**Exercise instructions:** Reproduce exactly the line with "cactus/pink middle right" and every line that follows it below, up to and including the last one. Do not include pictures or anything else.
•••
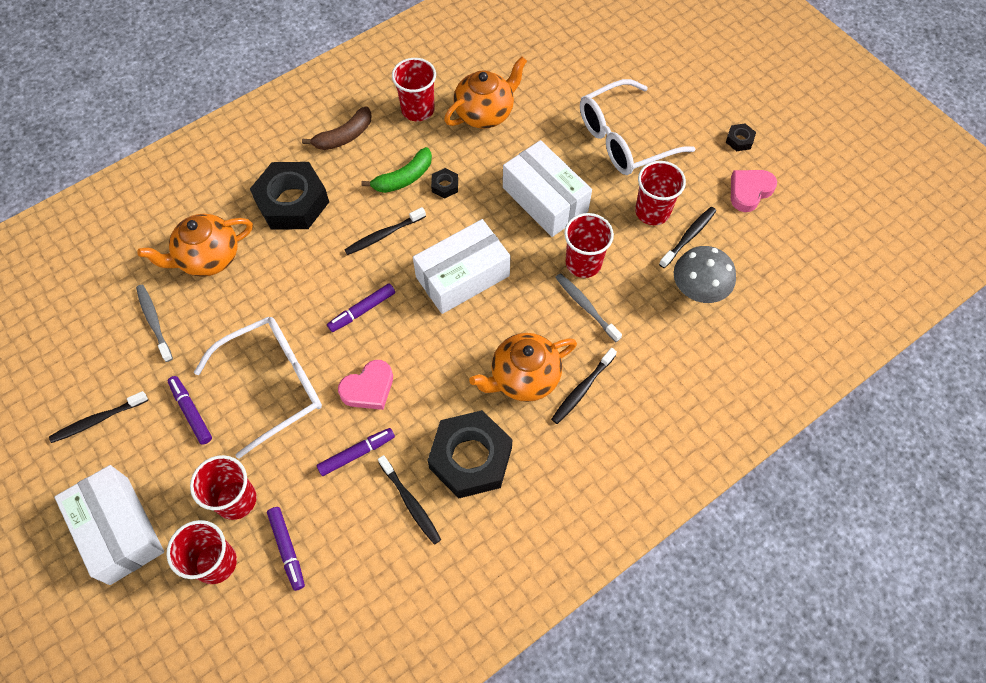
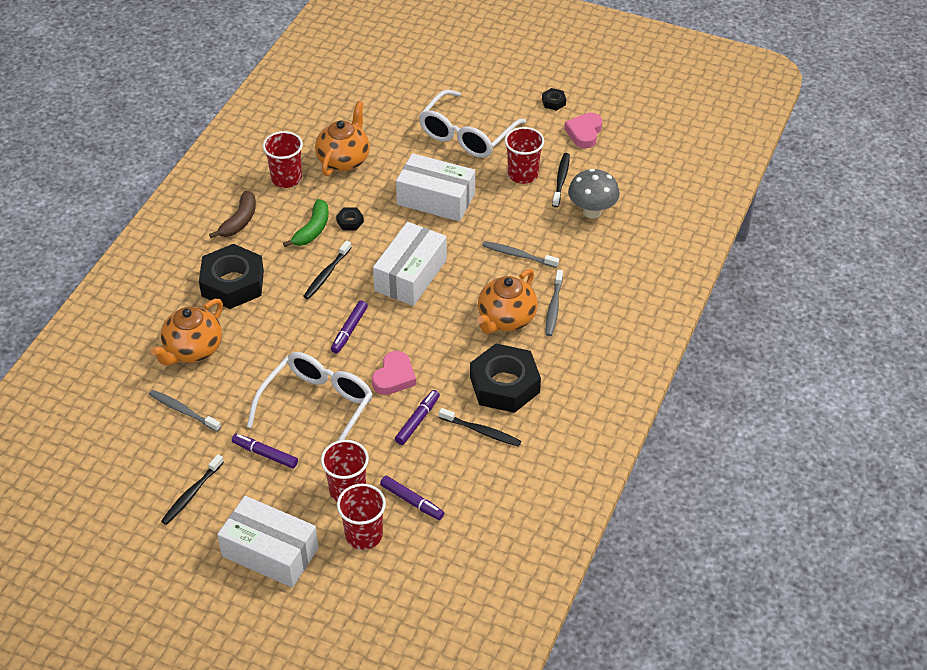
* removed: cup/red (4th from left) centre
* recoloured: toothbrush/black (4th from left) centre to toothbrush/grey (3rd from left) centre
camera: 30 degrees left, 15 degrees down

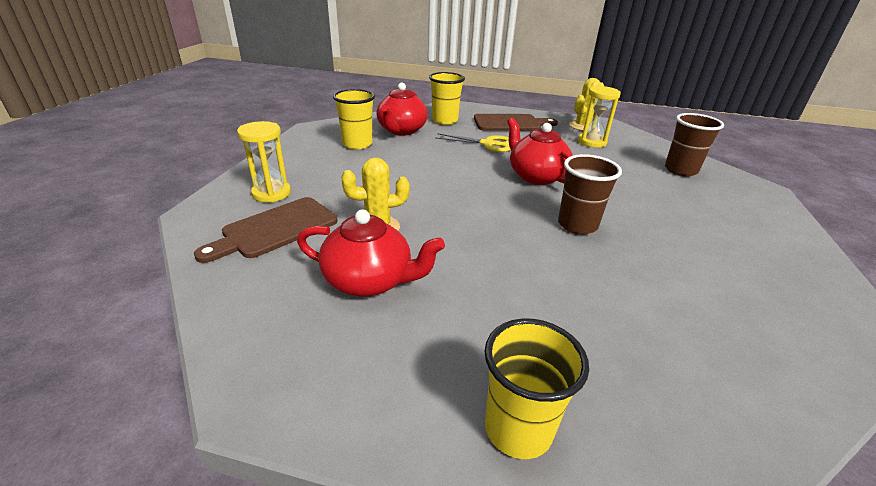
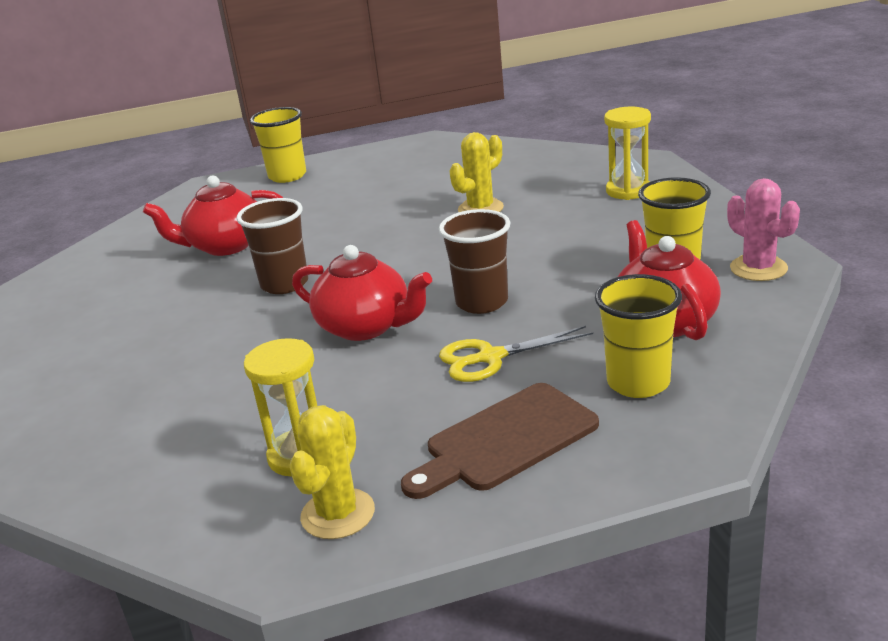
* moved: cup/brown (2nd from left) top right to centre
* removed: cutting board/brown (1st from left) middle left
* moved: teapot/red (1st from left) centre to middle left
* added: cactus/pink middle right
camera: 155 degrees right, 5 degrees down

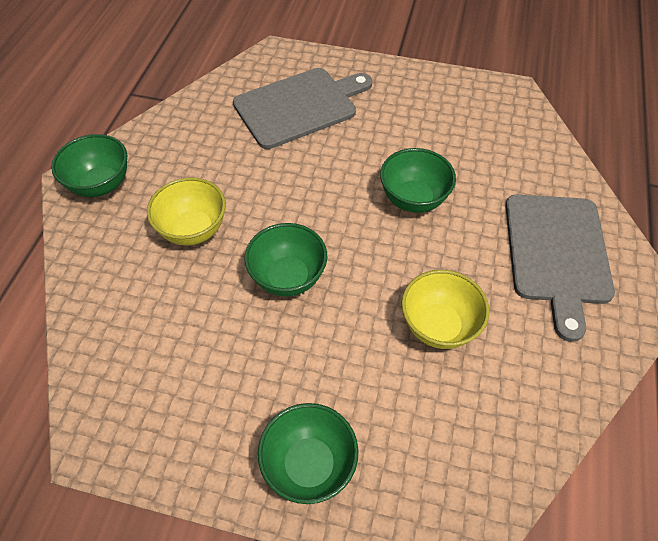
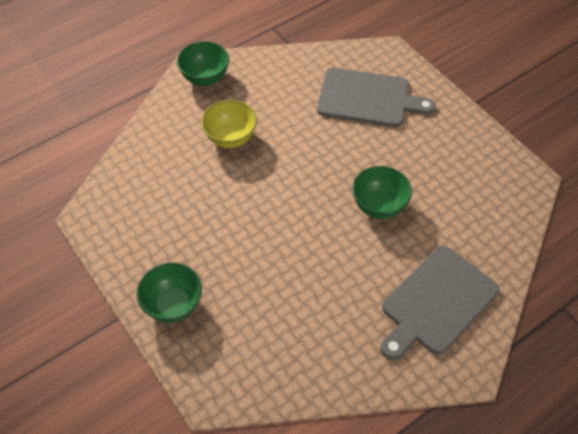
* removed: bowl/green (2nd from left) centre
* removed: bowl/yellow (2nd from left) middle right
camera: 40 degrees right, 0 degrees up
•••
**Response for this exercise:**
* added: cactus/pink middle right
camera: 155 degrees right, 5 degrees down

* removed: bowl/green (2nd from left) centre
* removed: bowl/yellow (2nd from left) middle right
camera: 40 degrees right, 0 degrees up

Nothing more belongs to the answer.